◆ Excerpted records:

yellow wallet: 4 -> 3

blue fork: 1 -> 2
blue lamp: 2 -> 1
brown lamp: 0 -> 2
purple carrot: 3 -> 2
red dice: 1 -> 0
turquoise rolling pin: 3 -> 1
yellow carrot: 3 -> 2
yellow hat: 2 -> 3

...

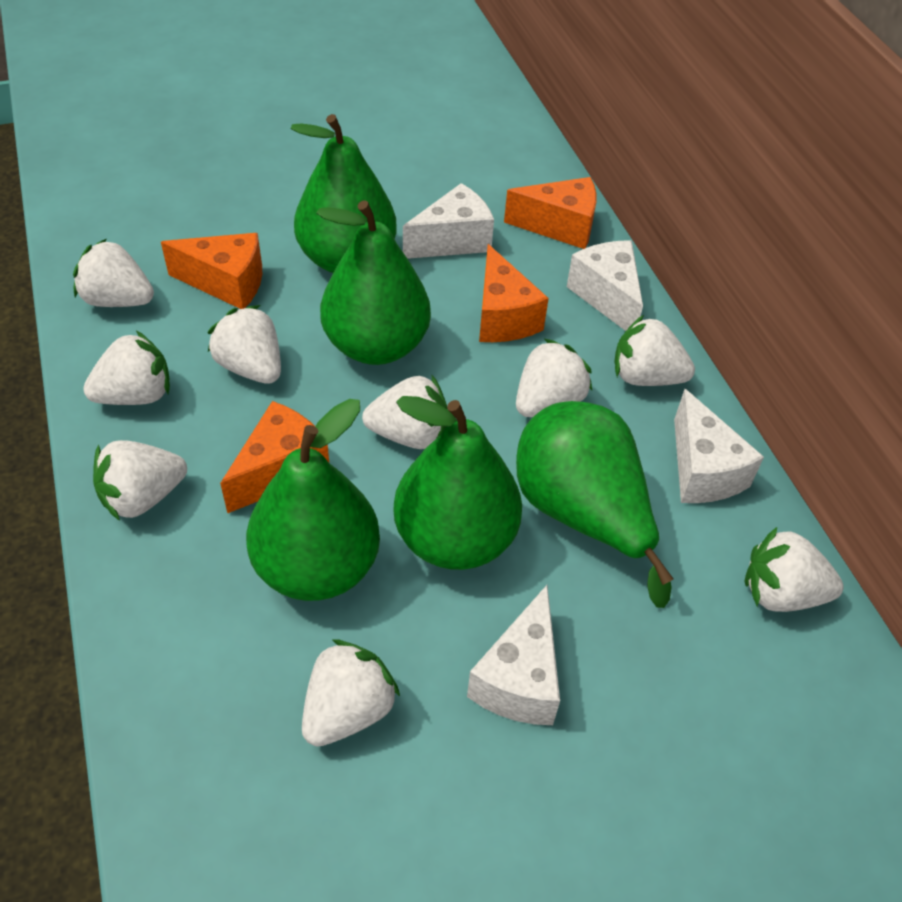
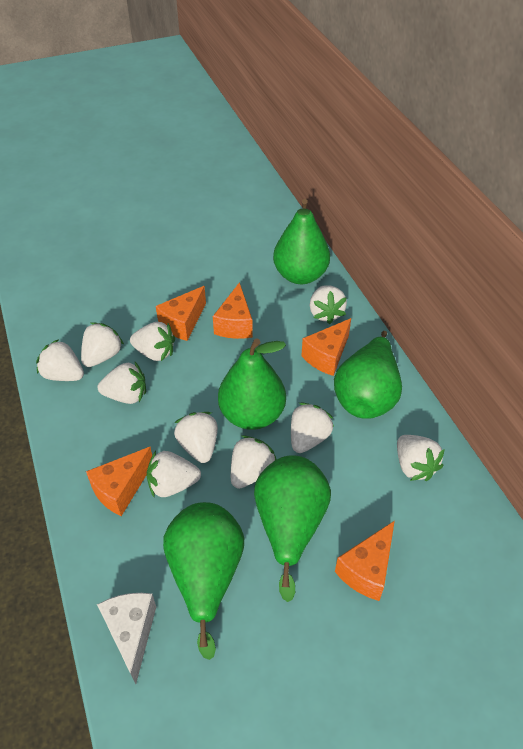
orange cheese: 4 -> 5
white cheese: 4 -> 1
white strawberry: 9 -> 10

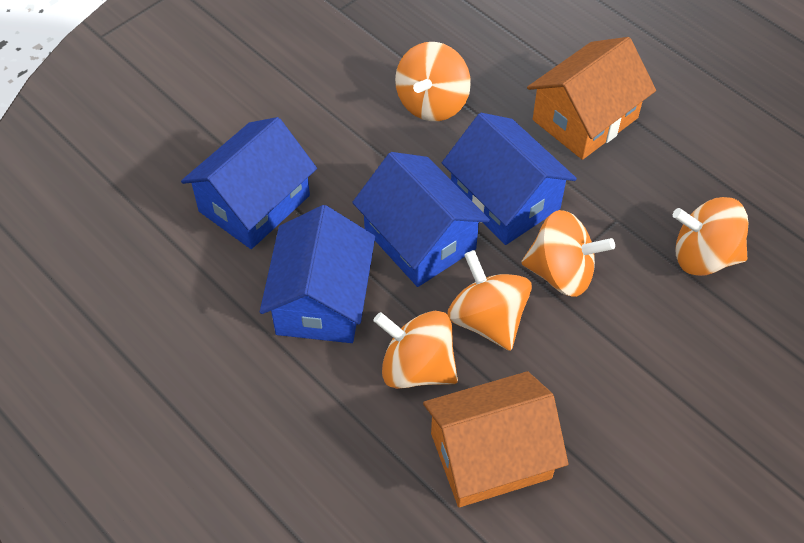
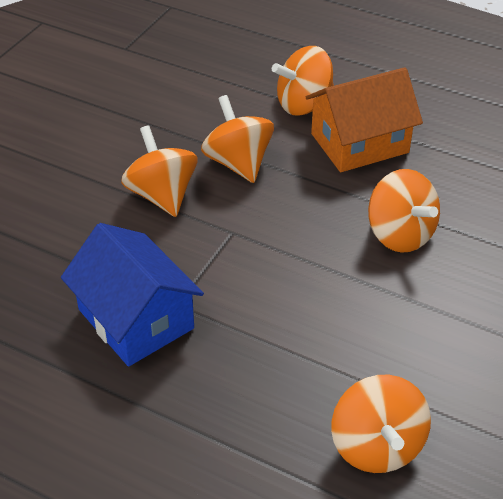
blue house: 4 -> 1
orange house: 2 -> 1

--

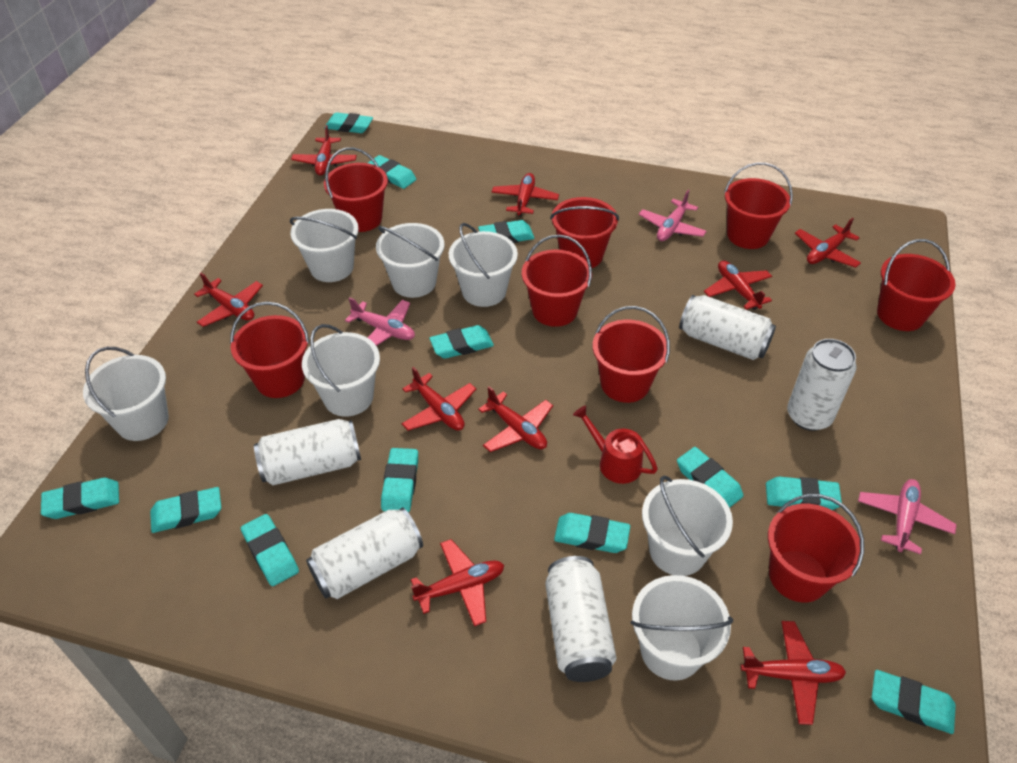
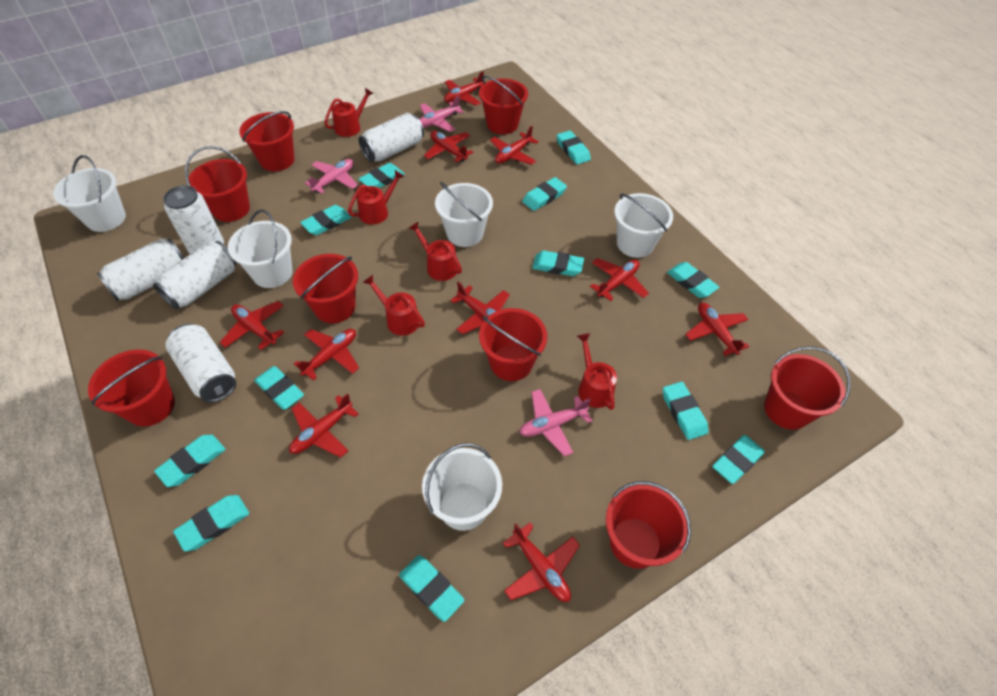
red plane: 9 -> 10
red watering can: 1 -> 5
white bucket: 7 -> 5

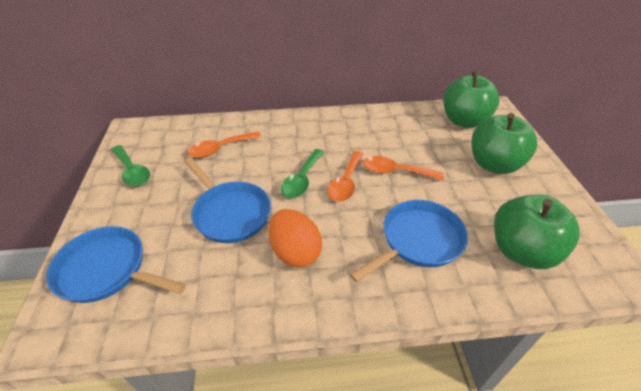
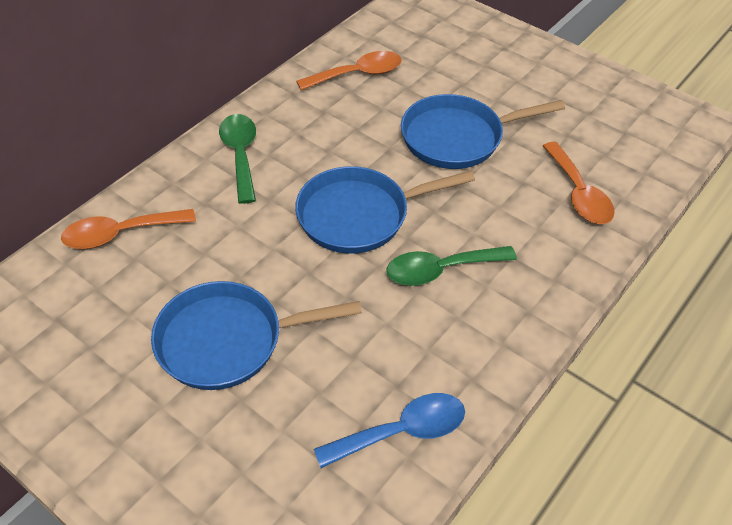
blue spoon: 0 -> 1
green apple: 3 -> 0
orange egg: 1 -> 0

◆ Task brief: Reproduce exactly the section above that begins at the line containing "red dice: 1 -> 0" and ends at the line containing "yellow hat: 2 -> 3", leaving out all other lines.

◆ Answer for the task:
red dice: 1 -> 0
turquoise rolling pin: 3 -> 1
yellow carrot: 3 -> 2
yellow hat: 2 -> 3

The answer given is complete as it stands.